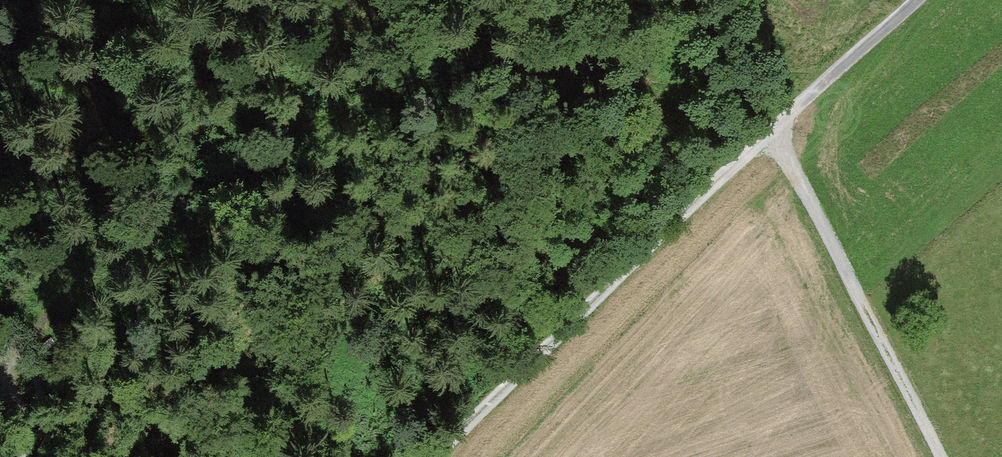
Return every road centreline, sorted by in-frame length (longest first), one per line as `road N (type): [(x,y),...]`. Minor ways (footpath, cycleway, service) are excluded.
road 1 (track): [(767,131),(432,456)]
road 2 (track): [(767,131),(941,456)]
road 3 (track): [(913,0),(767,131)]

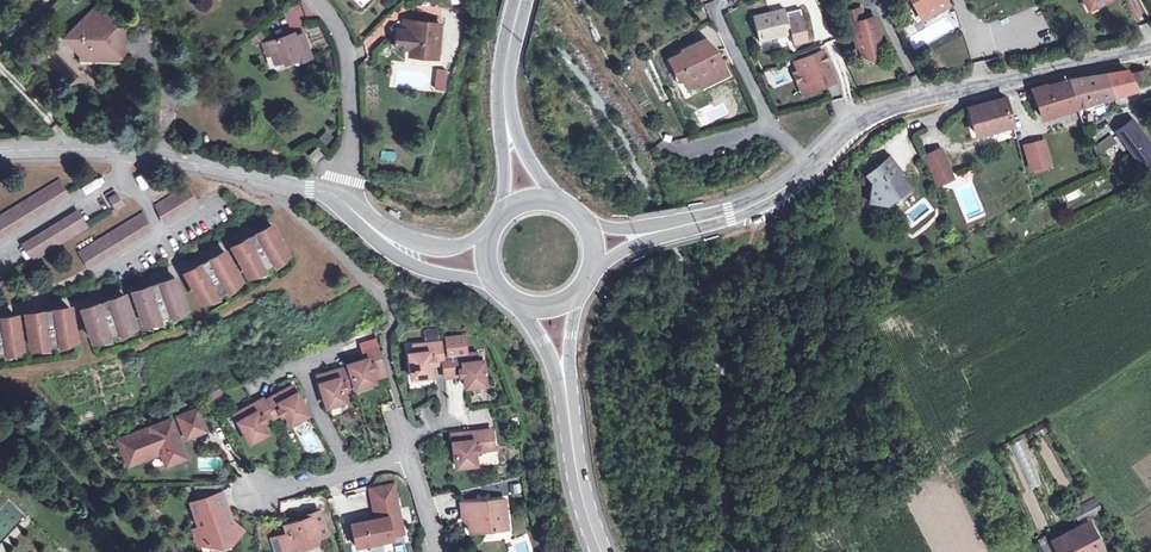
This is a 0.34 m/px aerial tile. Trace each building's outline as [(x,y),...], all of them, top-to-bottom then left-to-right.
[(916,6),(921,3),(927,14),(946,3),(945,0),(912,0),(916,6)] [(1090,9),(1107,0),(1086,0),(1090,9)] [(921,3),(916,6),(921,17),(927,14),(921,3)] [(79,54),(79,59),(96,59),(119,60),(119,56),(121,54),(122,32),(119,28),(112,28),(112,24),(102,14),(95,6),(64,38),(79,54)] [(863,55),(871,56),(878,51),(881,44),(874,16),(863,19),(860,8),(843,12),(846,24),(850,23),(857,50),(863,55)] [(761,15),(753,17),(752,17),(758,42),(790,33),(790,32),(797,31),(800,42),(807,40),(800,10),(786,13),(785,9),(761,15)] [(402,31),(411,32),(409,50),(409,52),(425,54),(425,57),(435,57),(439,24),(403,20),(402,31)] [(409,50),(411,32),(402,31),(396,30),(393,48),(409,50)] [(790,32),(790,33),(793,44),(800,42),(797,31),(790,32)] [(295,56),(297,60),(298,61),(309,58),(301,34),(293,36),(292,33),(262,43),(265,56),(269,55),(274,53),(277,62),(281,61),(295,56)] [(716,59),(719,58),(716,51),(711,53),(705,40),(682,50),(682,53),(670,59),(676,73),(673,74),(677,83),(684,80),(687,86),(698,81),(710,75),(712,81),(727,73),(721,62),(719,64),(716,59)] [(793,73),(797,85),(801,83),(811,87),(812,90),(834,80),(821,50),(793,62),(797,72),(793,73)] [(274,53),(269,55),(272,64),(277,62),(274,53)] [(295,56),(281,61),(282,65),(297,60),(295,56)] [(436,91),(442,91),(445,70),(438,69),(436,91)] [(1144,70),(1132,74),(1134,80),(1146,77),(1144,70)] [(1127,71),(1105,75),(1113,95),(1128,91),(1135,89),(1127,71)] [(710,75),(698,81),(701,86),(712,81),(710,75)] [(1105,75),(1067,80),(1076,107),(1113,95),(1105,75)] [(1076,107),(1067,80),(1045,87),(1044,85),(1032,88),(1041,118),(1076,107)] [(801,83),(797,85),(801,94),(812,90),(811,87),(801,83)] [(967,108),(975,133),(1012,122),(1004,97),(967,108)] [(1118,132),(1145,167),(1150,162),(1150,142),(1134,120),(1118,132)] [(177,144),(188,147),(190,138),(179,135),(177,144)] [(1112,136),(1093,145),(1098,154),(1117,144),(1112,136)] [(1023,145),(1028,157),(1039,153),(1034,141),(1023,145)] [(316,164),(324,156),(316,148),(307,156),(316,164)] [(923,157),(927,167),(944,160),(940,150),(923,157)] [(1030,159),(1032,164),(1041,161),(1039,155),(1030,159)] [(888,156),(866,174),(873,183),(871,185),(869,202),(886,204),(886,198),(893,193),(898,194),(908,187),(896,172),(899,170),(888,156)] [(944,160),(927,167),(935,186),(952,179),(944,160)] [(67,195),(65,193),(57,180),(0,215),(0,238),(67,195)] [(185,185),(152,206),(161,221),(194,200),(185,185)] [(114,209),(122,204),(115,193),(107,198),(114,209)] [(21,245),(32,260),(85,226),(76,211),(21,245)] [(149,228),(139,214),(78,252),(87,266),(149,228)] [(277,252),(279,255),(285,251),(269,223),(255,231),(254,230),(245,236),(246,237),(232,245),(240,259),(230,264),(222,249),(207,258),(199,262),(199,263),(185,271),(201,300),(207,296),(205,293),(213,289),(215,291),(215,293),(225,287),(224,286),(223,283),(230,279),(232,282),(239,278),(236,272),(244,267),(248,273),(254,269),(252,266),(260,262),(261,264),(262,266),(272,260),(271,259),(270,256),(277,252)] [(177,307),(178,310),(185,308),(174,277),(157,283),(157,282),(149,285),(150,285),(134,291),(139,306),(129,309),(124,294),(107,300),(106,299),(97,302),(98,303),(82,308),(93,340),(99,337),(99,334),(107,331),(108,334),(109,336),(119,332),(118,331),(117,328),(125,325),(127,328),(134,325),(132,319),(142,315),(144,322),(152,319),(150,316),(159,313),(160,316),(161,318),(169,315),(168,313),(167,310),(177,307)] [(67,341),(74,340),(69,307),(51,310),(51,309),(44,310),(44,311),(26,314),(29,330),(18,332),(16,317),(0,320),(0,354),(5,353),(4,352),(4,349),(12,347),(13,350),(21,349),(20,341),(30,340),(31,347),(39,346),(39,343),(47,342),(48,344),(48,346),(58,344),(58,343),(57,340),(66,338),(67,341)] [(424,329),(425,340),(438,339),(437,328),(424,329)] [(476,353),(442,357),(440,342),(413,345),(414,353),(408,353),(411,378),(431,376),(431,368),(430,365),(434,365),(434,363),(443,362),(443,367),(444,376),(460,374),(460,376),(464,375),(465,387),(485,385),(483,361),(477,361),(476,353)] [(326,382),(324,374),(312,378),(321,408),(341,402),(337,390),(349,386),(350,389),(369,383),(368,380),(380,376),(371,349),(357,353),(360,361),(342,366),(343,368),(329,372),(331,380),(326,382)] [(229,416),(244,444),(262,434),(255,423),(266,417),(267,419),(279,413),(285,425),(302,415),(287,387),(259,403),(258,400),(245,408),(248,414),(244,417),(240,410),(229,416)] [(219,390),(211,395),(215,402),(223,398),(219,390)] [(245,408),(240,410),(244,417),(248,414),(245,408)] [(197,410),(179,417),(187,437),(205,430),(197,410)] [(179,417),(171,420),(179,440),(187,437),(179,417)] [(179,440),(171,420),(119,440),(129,464),(161,452),(166,464),(185,456),(179,440)] [(1026,431),(1031,439),(1050,429),(1045,421),(1026,431)] [(465,433),(452,434),(456,466),(476,464),(474,452),(478,451),(478,450),(493,448),(491,430),(470,432),(471,440),(466,441),(465,433)] [(370,489),(372,498),(395,494),(394,485),(370,489)] [(1072,509),(1094,497),(1090,491),(1068,502),(1072,509)] [(402,526),(395,494),(372,498),(376,519),(351,524),(356,546),(392,539),(392,536),(390,529),(399,527),(402,526)] [(227,545),(238,533),(228,524),(216,496),(188,508),(197,531),(191,533),(196,547),(207,548),(218,543),(227,545)] [(1094,497),(1072,509),(1079,523),(1101,511),(1094,497)] [(501,498),(456,504),(458,519),(464,518),(465,532),(504,528),(501,498)] [(23,514),(7,500),(0,508),(0,540),(23,514)] [(300,520),(285,525),(287,534),(279,536),(284,551),(298,547),(302,548),(317,543),(315,538),(327,534),(319,511),(306,515),(307,518),(300,520)] [(1051,540),(1057,551),(1090,551),(1097,548),(1092,537),(1095,535),(1088,521),(1051,540)] [(390,529),(392,536),(401,534),(403,534),(402,526),(399,527),(390,529)] [(1051,540),(1041,545),(1044,551),(1057,551),(1051,540)]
**********
[WHAT TO PRODUCE] Report how many lines in the listing above hold the string "road", giving the number and no other words.

[SOLUTION] 4